*** The data Section Begins ***

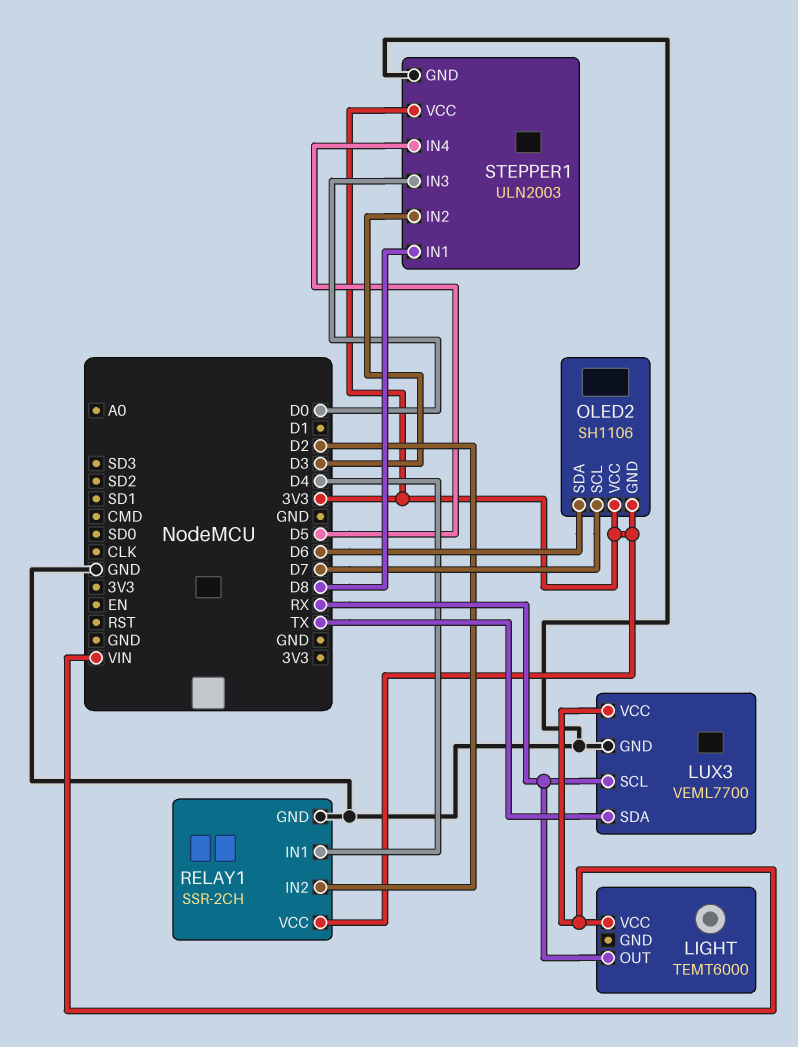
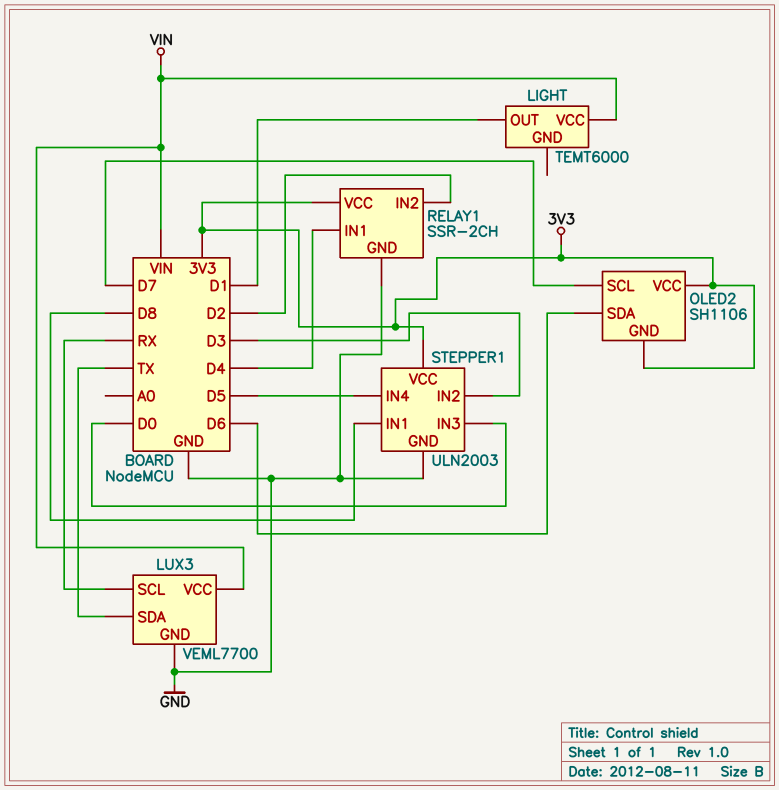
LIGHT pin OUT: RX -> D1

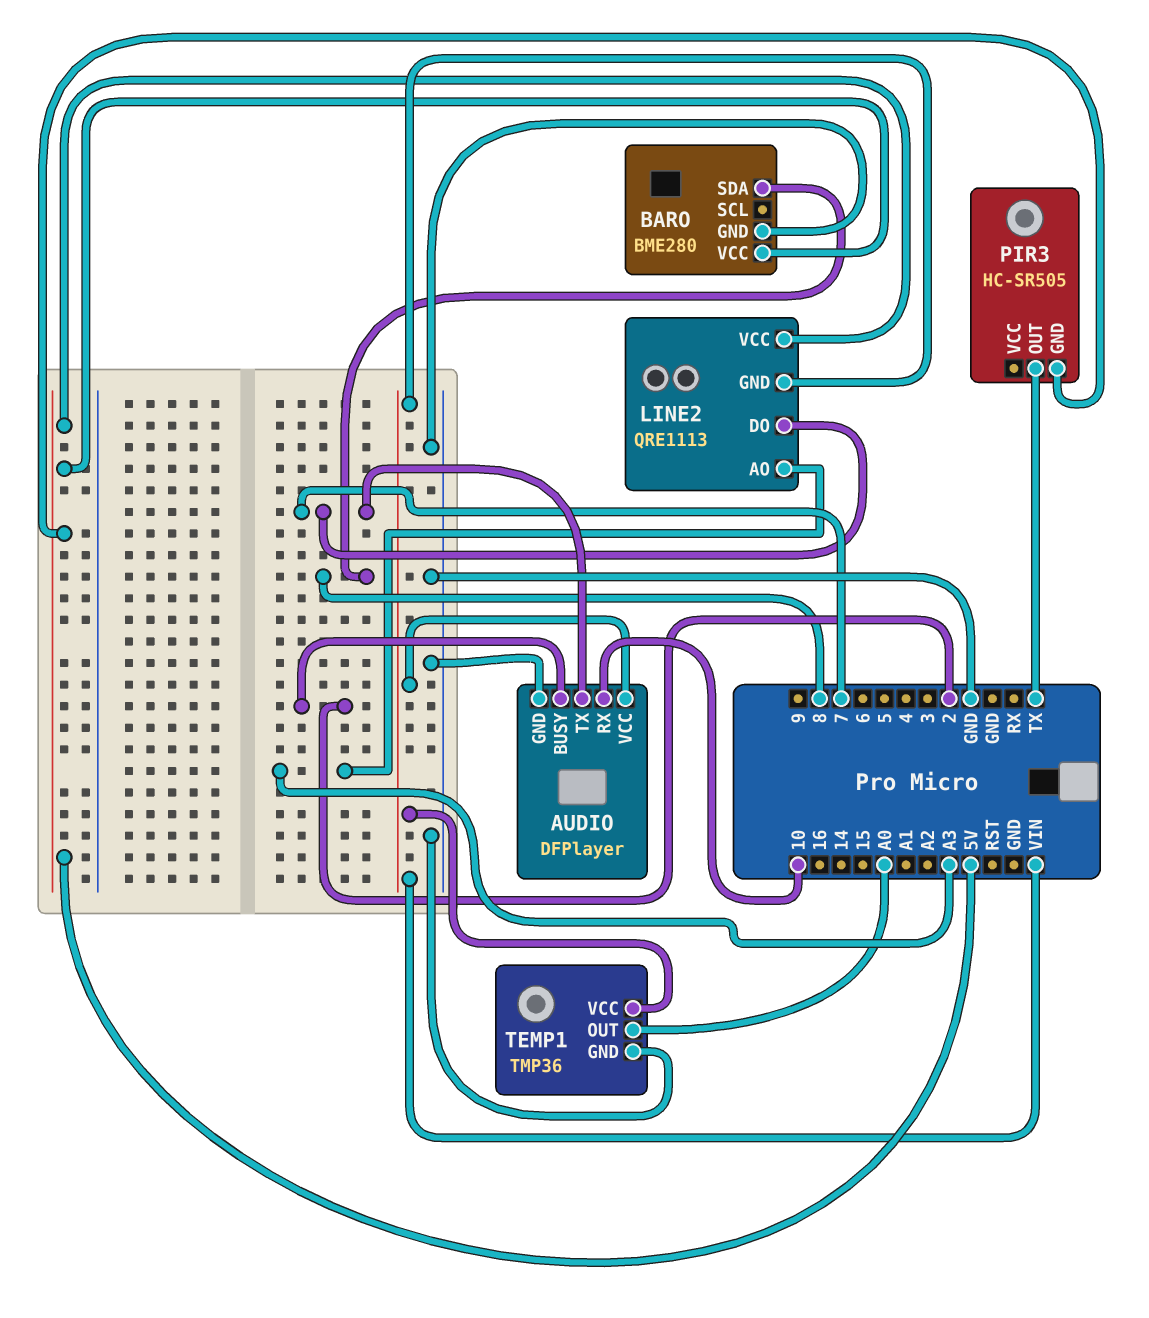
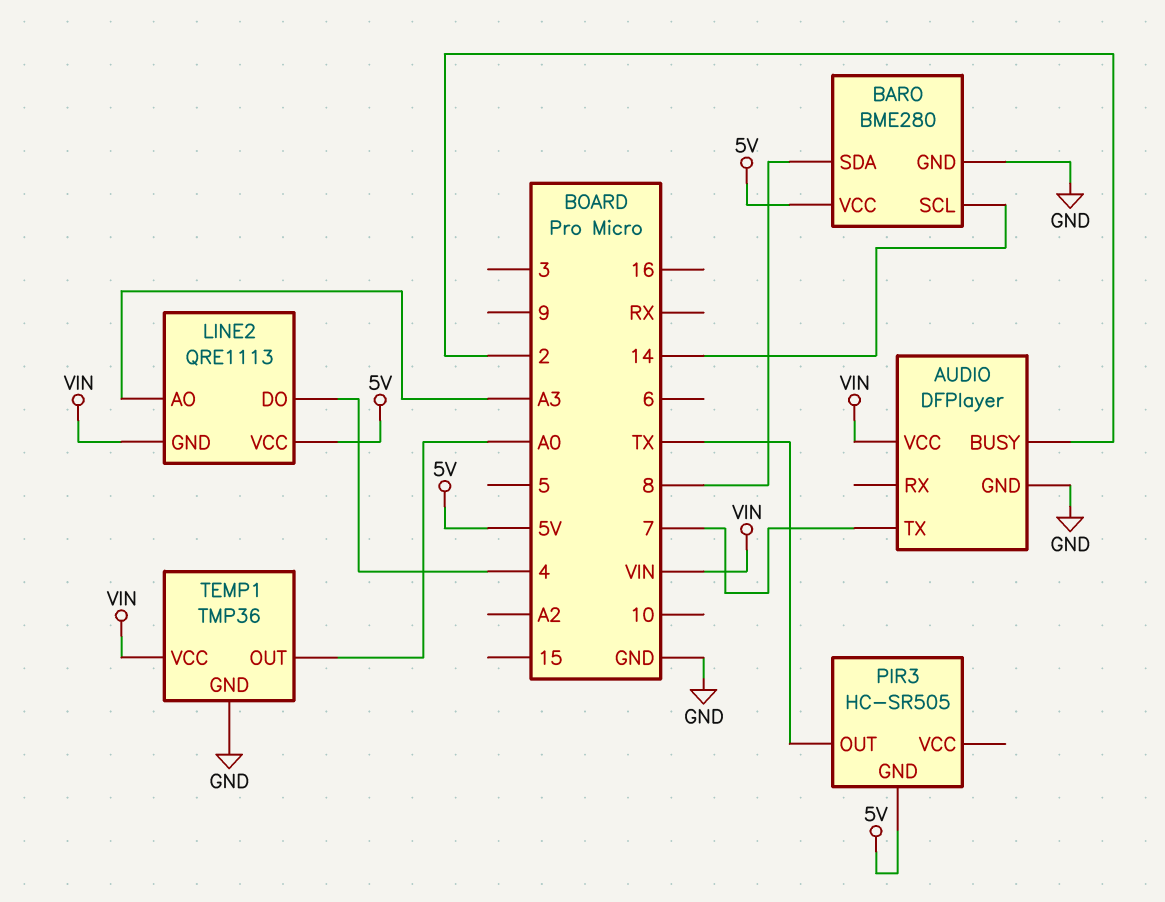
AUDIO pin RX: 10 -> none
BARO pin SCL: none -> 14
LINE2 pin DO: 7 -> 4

*** The data Section Ends ***
*** The data Section Begins ***

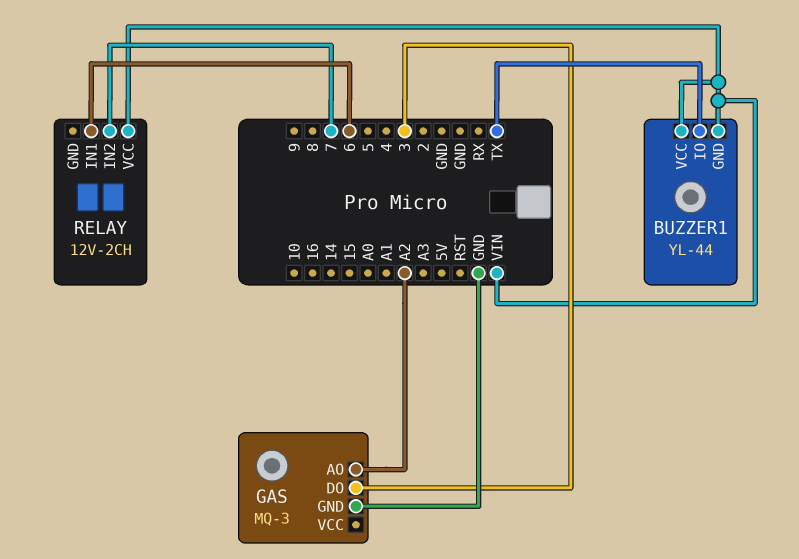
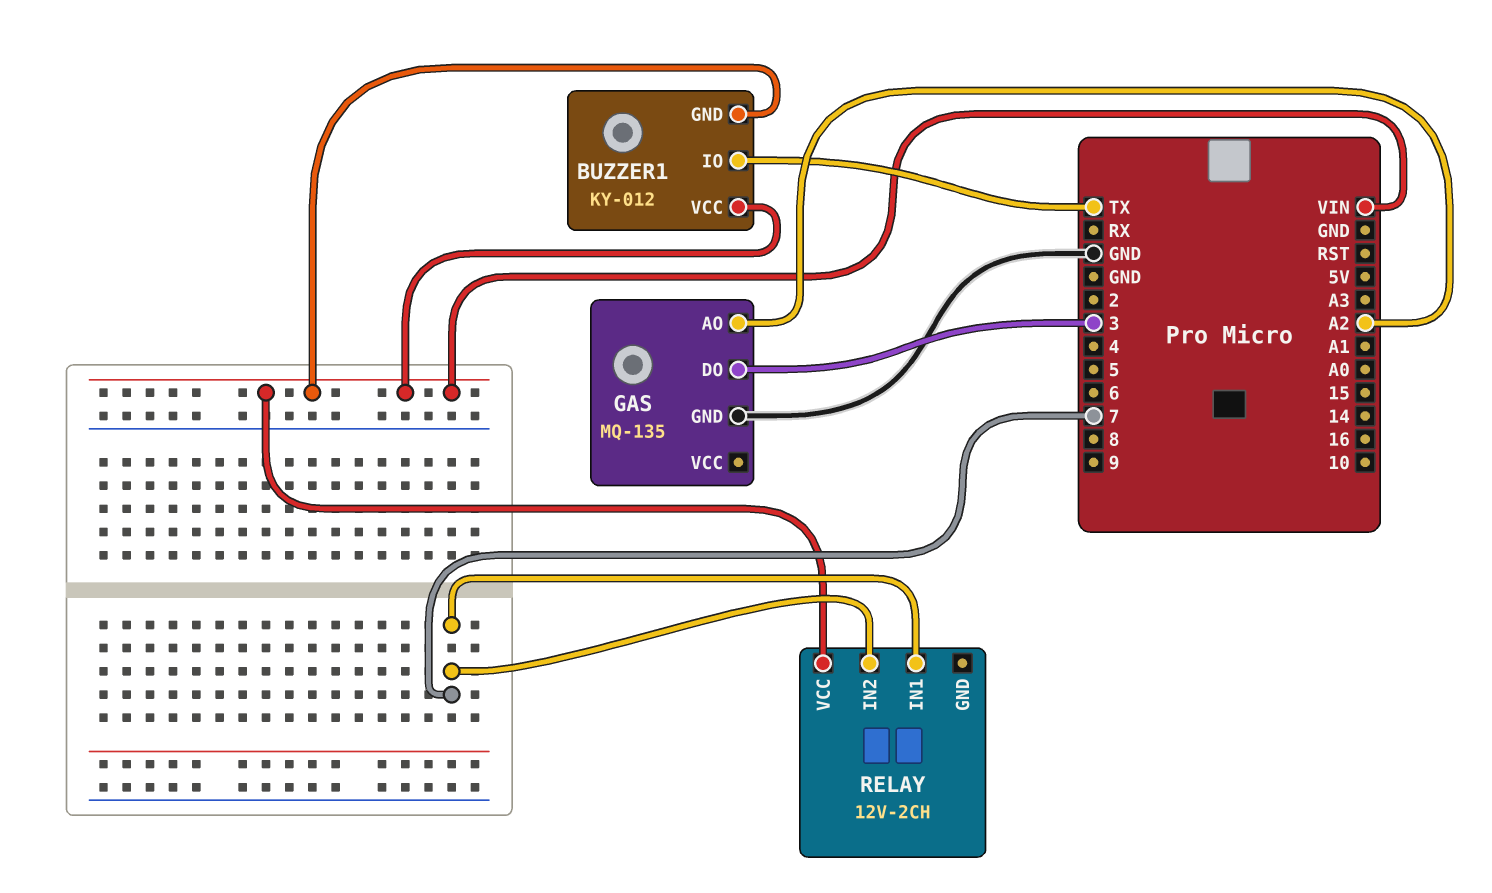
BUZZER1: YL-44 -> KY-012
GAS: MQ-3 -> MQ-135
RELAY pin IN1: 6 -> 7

*** The data Section Ends ***

● **Task to carry out**: Write down, word for word, the lines above from the one containing "BUZZER1: YL-44 -> KY-012" through the one containing "RELAY pin IN1: 6 -> 7", both ends included.

● **Solution**:
BUZZER1: YL-44 -> KY-012
GAS: MQ-3 -> MQ-135
RELAY pin IN1: 6 -> 7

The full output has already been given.